Stored data:
◆ ◆ ◆

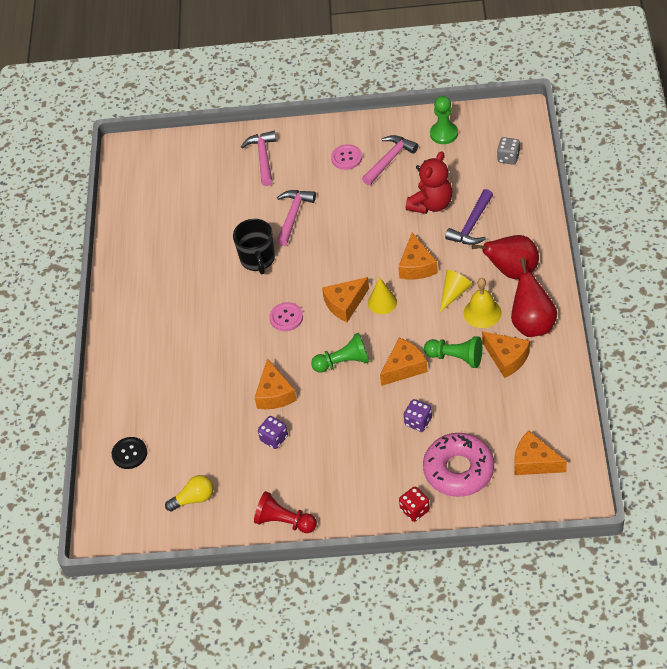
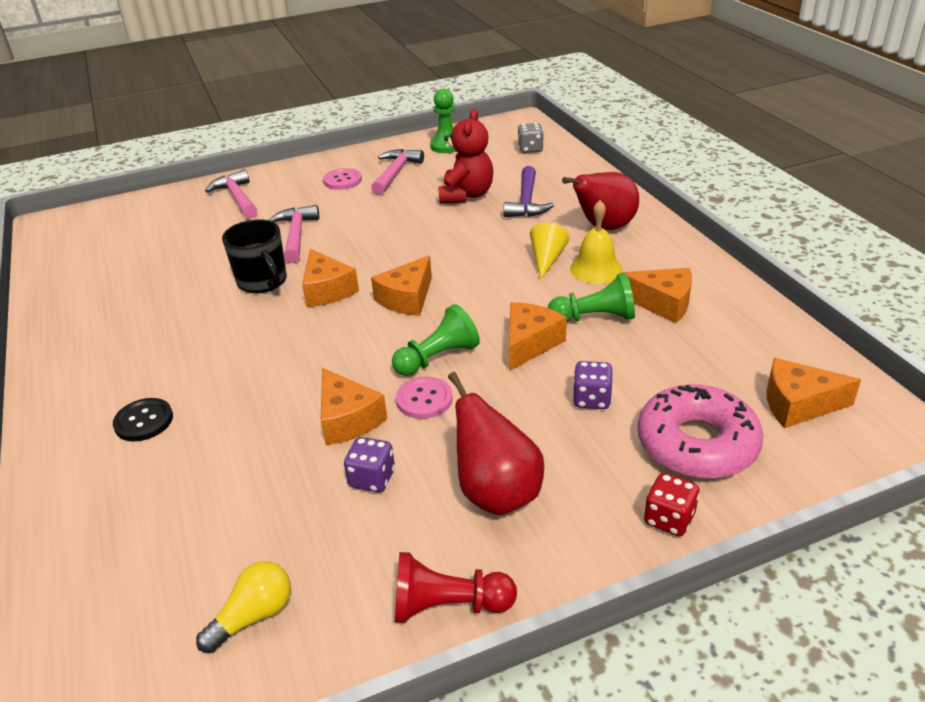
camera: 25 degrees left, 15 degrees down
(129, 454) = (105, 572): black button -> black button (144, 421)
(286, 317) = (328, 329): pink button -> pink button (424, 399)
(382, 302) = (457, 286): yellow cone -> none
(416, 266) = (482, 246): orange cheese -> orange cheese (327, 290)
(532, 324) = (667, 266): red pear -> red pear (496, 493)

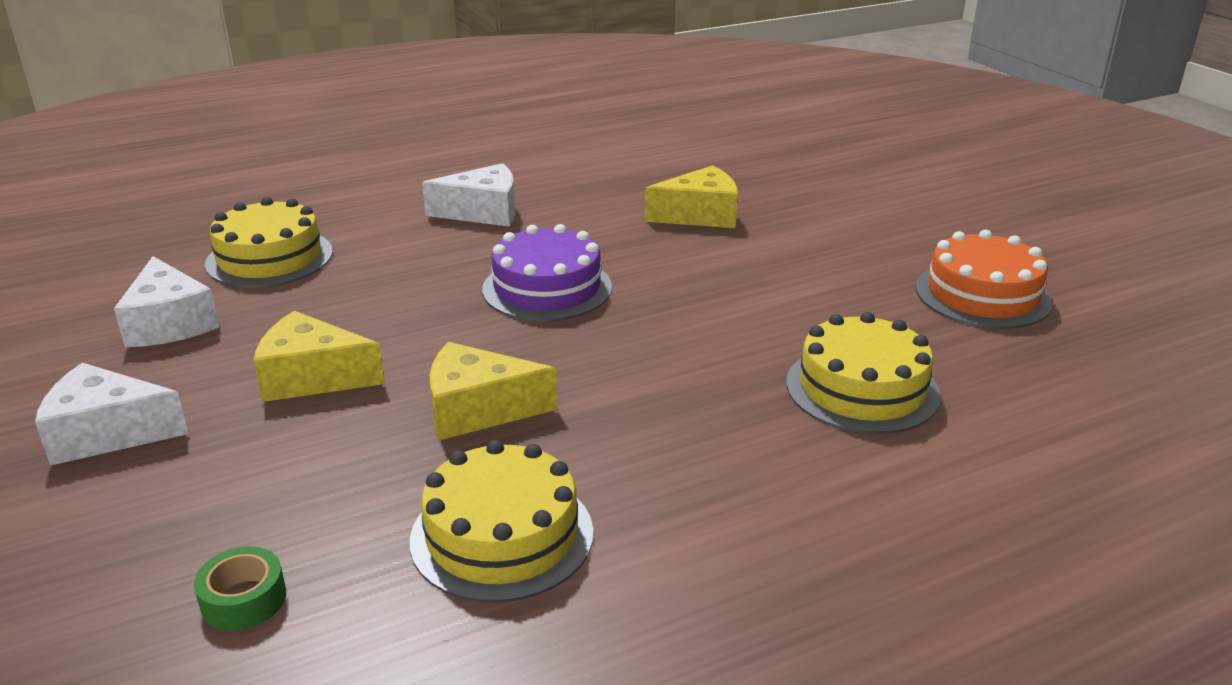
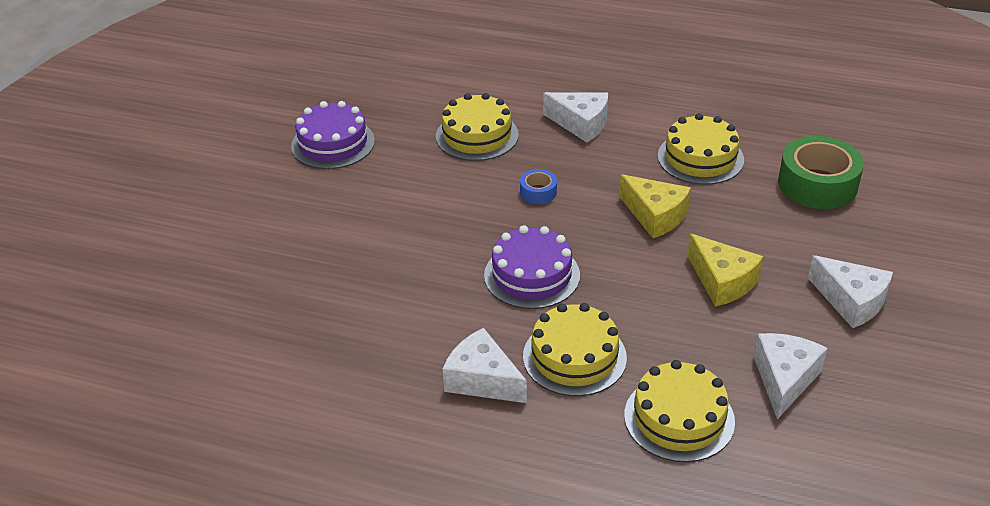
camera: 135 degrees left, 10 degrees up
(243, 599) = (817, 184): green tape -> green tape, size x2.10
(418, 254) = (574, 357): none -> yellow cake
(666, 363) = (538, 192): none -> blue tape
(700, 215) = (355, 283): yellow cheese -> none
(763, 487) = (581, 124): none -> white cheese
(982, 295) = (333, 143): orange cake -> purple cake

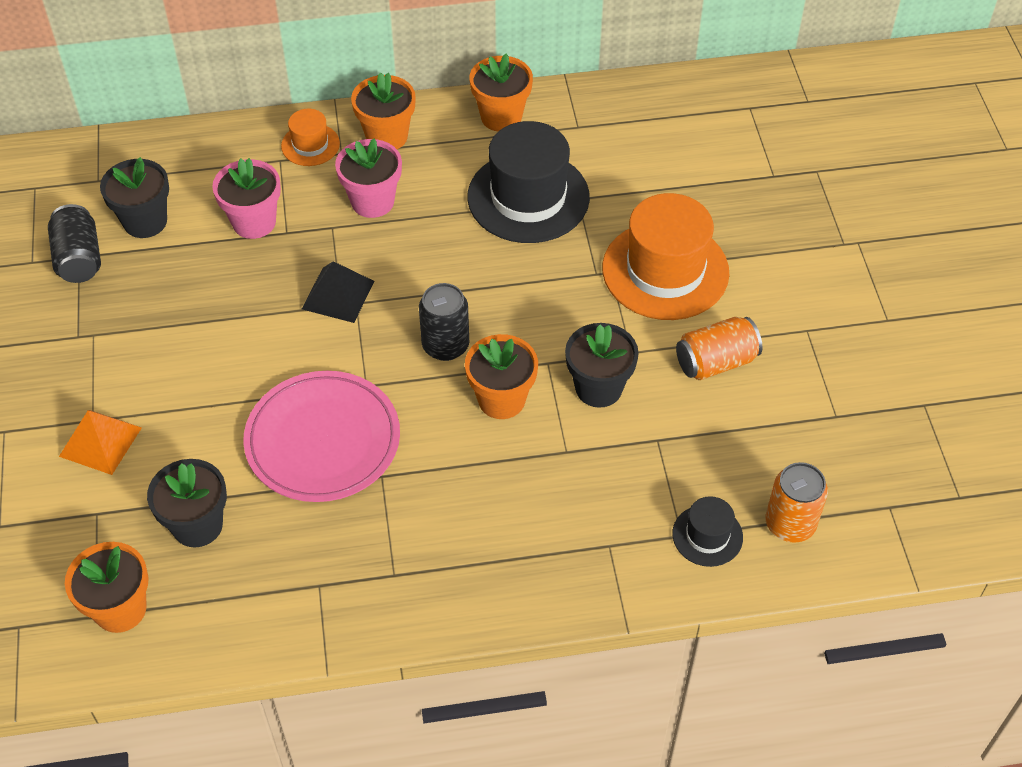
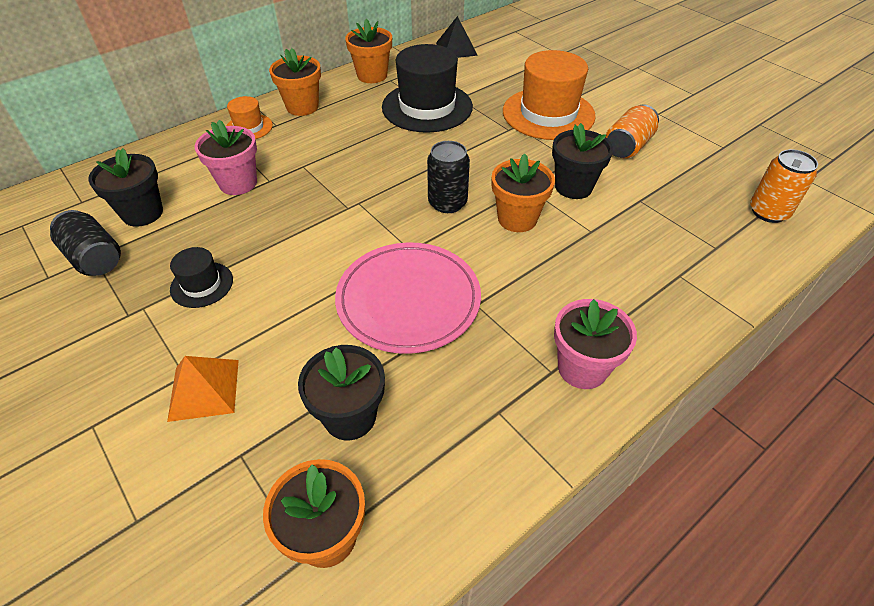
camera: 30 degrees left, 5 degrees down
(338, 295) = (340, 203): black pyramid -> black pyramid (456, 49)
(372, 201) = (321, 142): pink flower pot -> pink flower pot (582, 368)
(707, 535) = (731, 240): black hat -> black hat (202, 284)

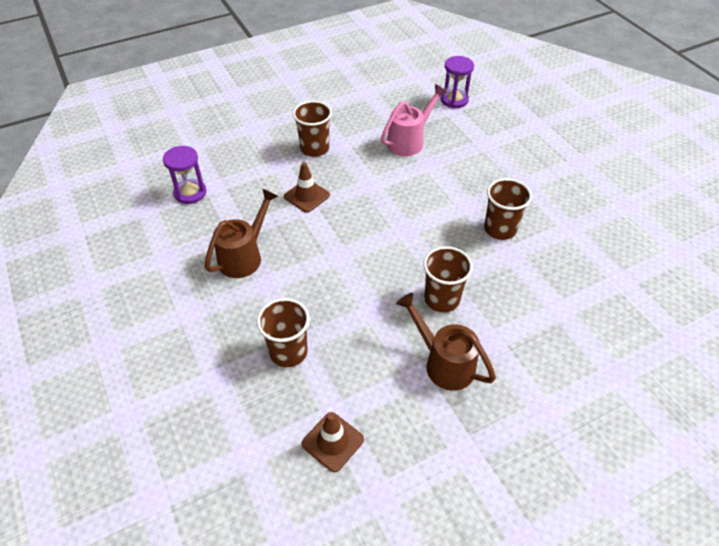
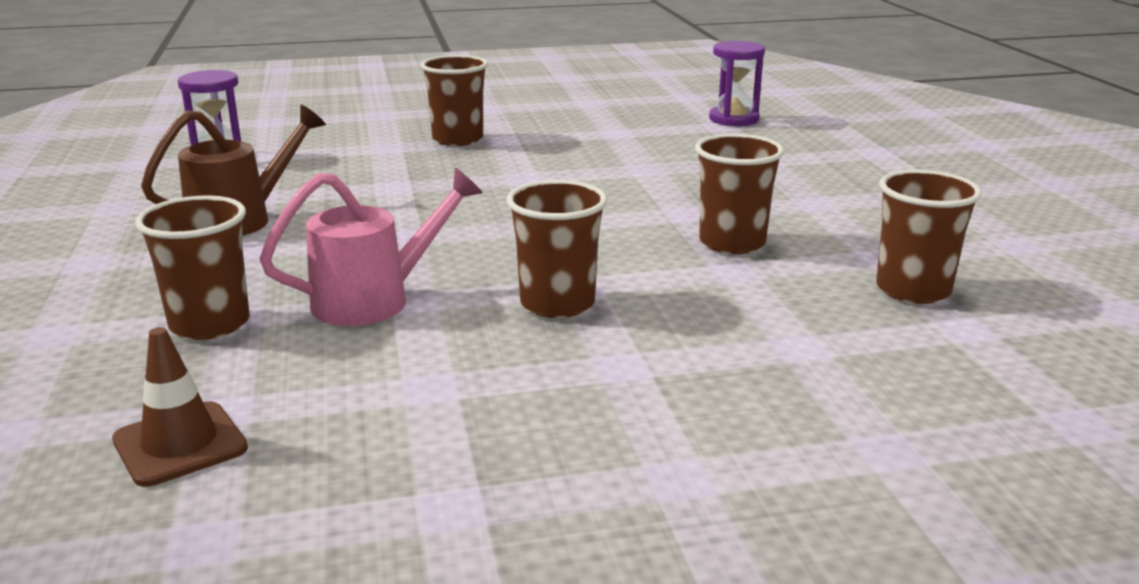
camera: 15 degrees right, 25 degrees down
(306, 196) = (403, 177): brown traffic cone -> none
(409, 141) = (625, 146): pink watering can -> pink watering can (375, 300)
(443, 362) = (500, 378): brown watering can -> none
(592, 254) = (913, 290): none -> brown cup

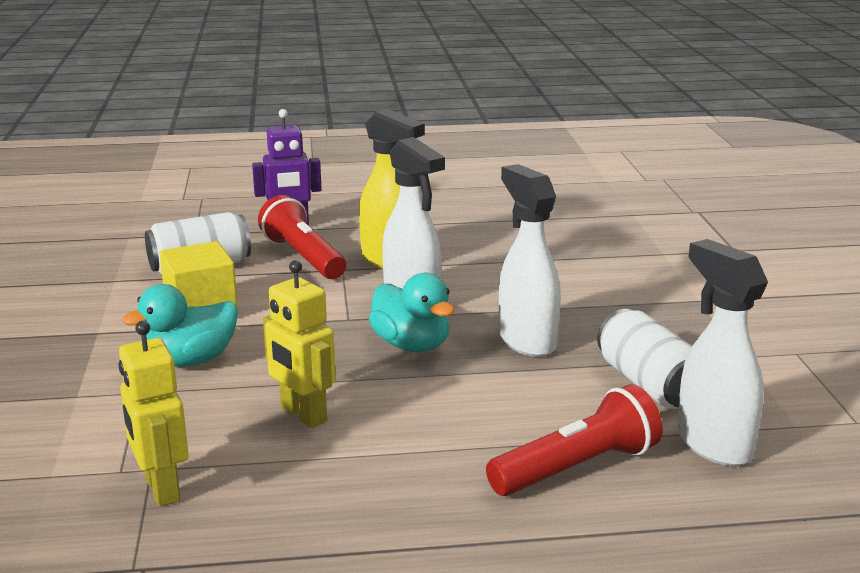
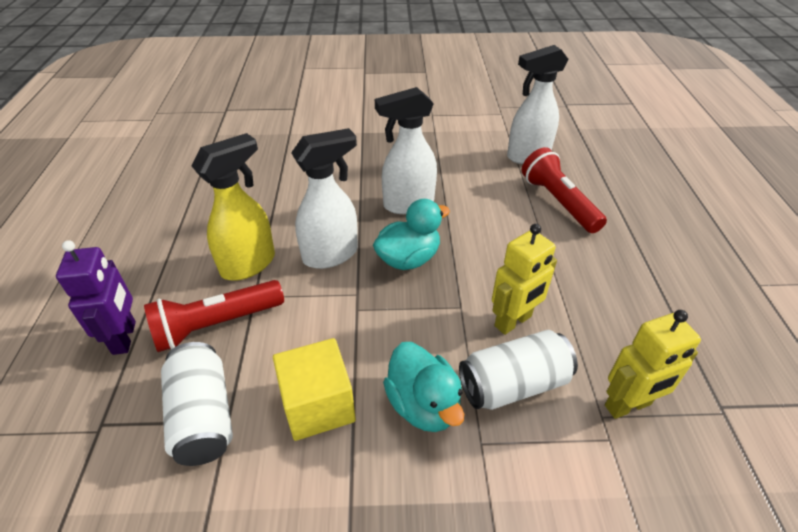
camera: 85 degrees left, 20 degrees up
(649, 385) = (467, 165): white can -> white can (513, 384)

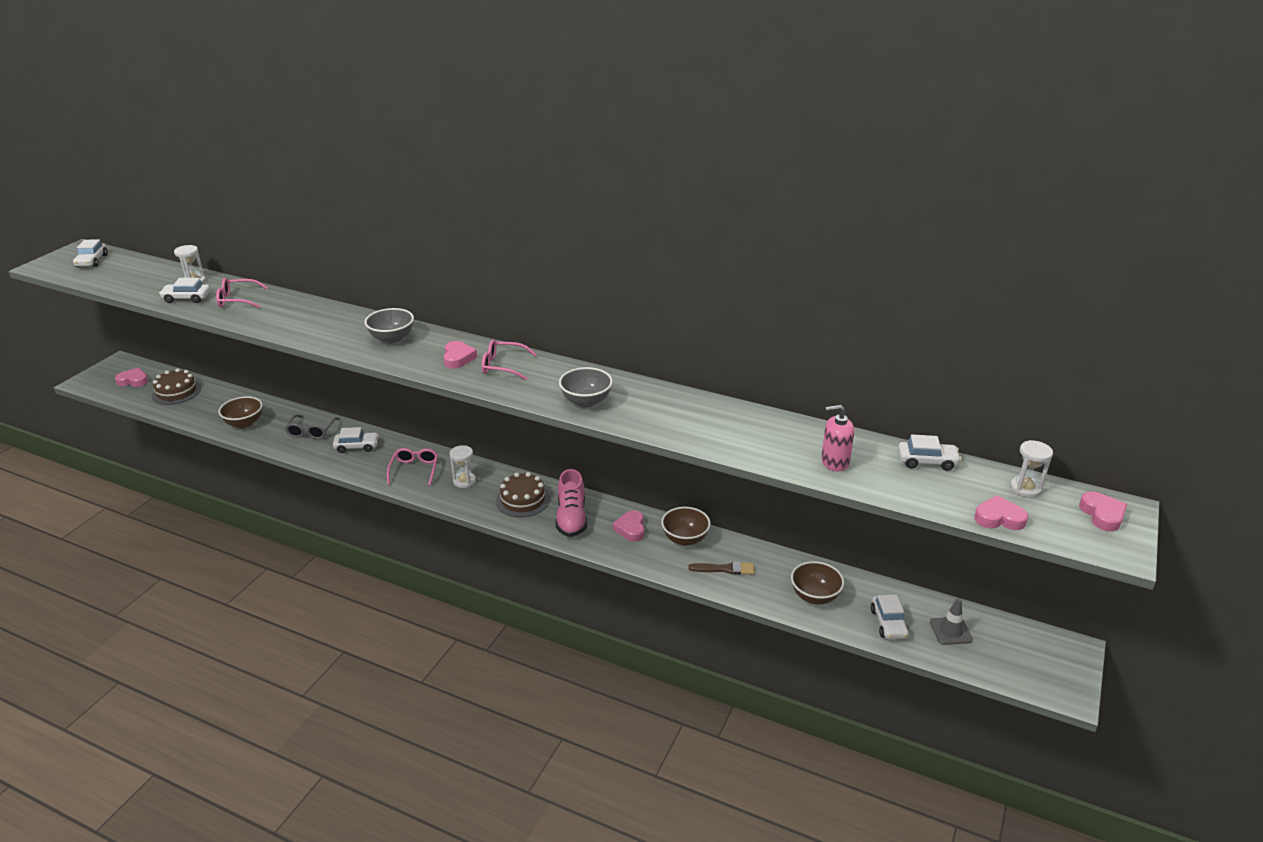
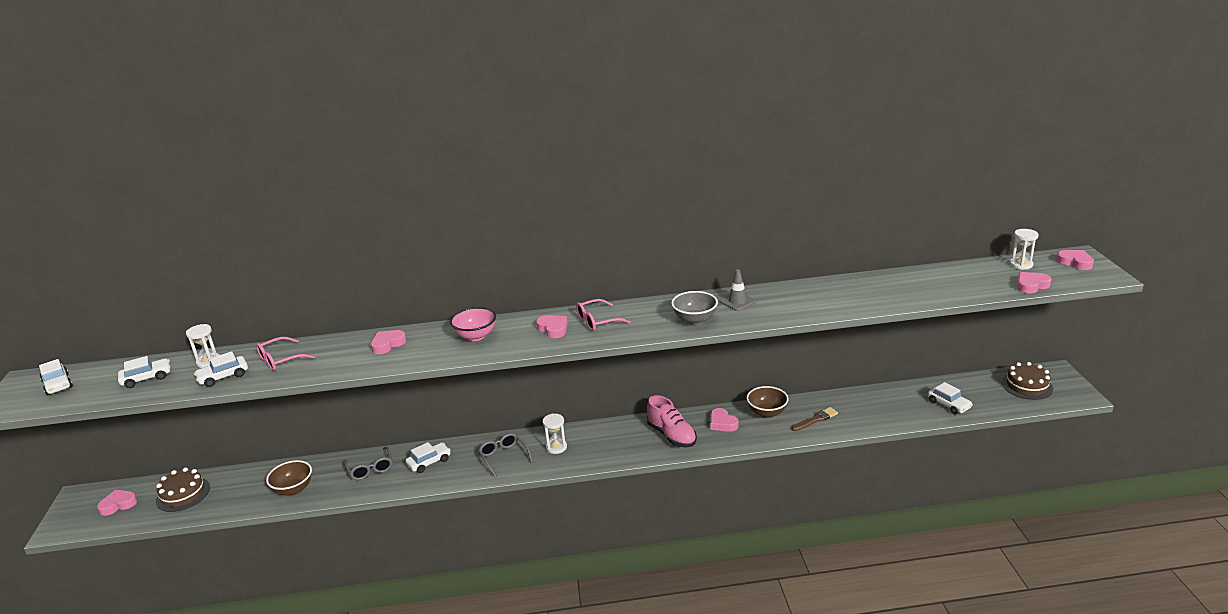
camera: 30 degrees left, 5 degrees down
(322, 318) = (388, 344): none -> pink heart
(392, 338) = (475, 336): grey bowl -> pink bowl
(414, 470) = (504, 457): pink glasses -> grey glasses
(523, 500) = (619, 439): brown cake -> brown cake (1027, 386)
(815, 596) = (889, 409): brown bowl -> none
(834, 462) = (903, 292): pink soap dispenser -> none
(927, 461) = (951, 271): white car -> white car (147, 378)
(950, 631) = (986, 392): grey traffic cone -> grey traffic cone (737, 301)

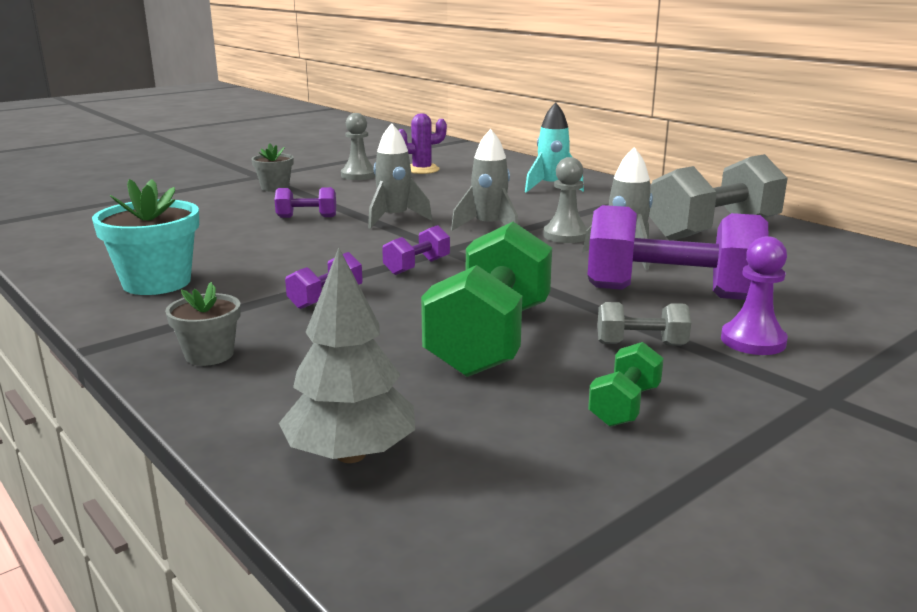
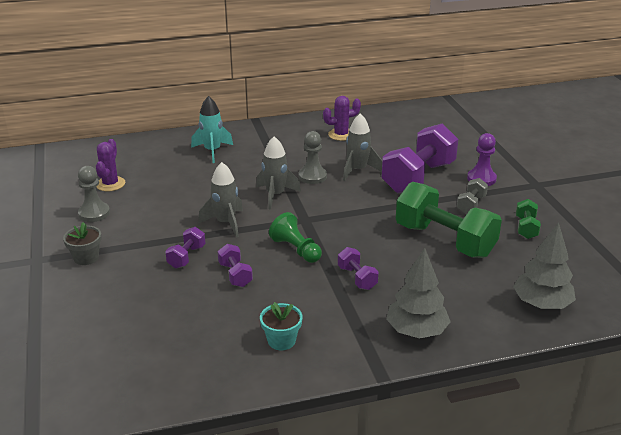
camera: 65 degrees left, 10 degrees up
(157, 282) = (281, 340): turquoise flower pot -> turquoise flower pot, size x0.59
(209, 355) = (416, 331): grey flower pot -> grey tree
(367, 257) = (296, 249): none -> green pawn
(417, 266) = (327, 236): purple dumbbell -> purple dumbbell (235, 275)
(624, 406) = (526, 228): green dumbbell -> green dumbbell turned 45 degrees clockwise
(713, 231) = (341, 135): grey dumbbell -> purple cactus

◆ ◆ ◆

Work request: Write out every line in the data that holds the string "flower".

Reply:
(372, 201) = (321, 142): pink flower pot -> pink flower pot (582, 368)
(157, 282) = (281, 340): turquoise flower pot -> turquoise flower pot, size x0.59
(209, 355) = (416, 331): grey flower pot -> grey tree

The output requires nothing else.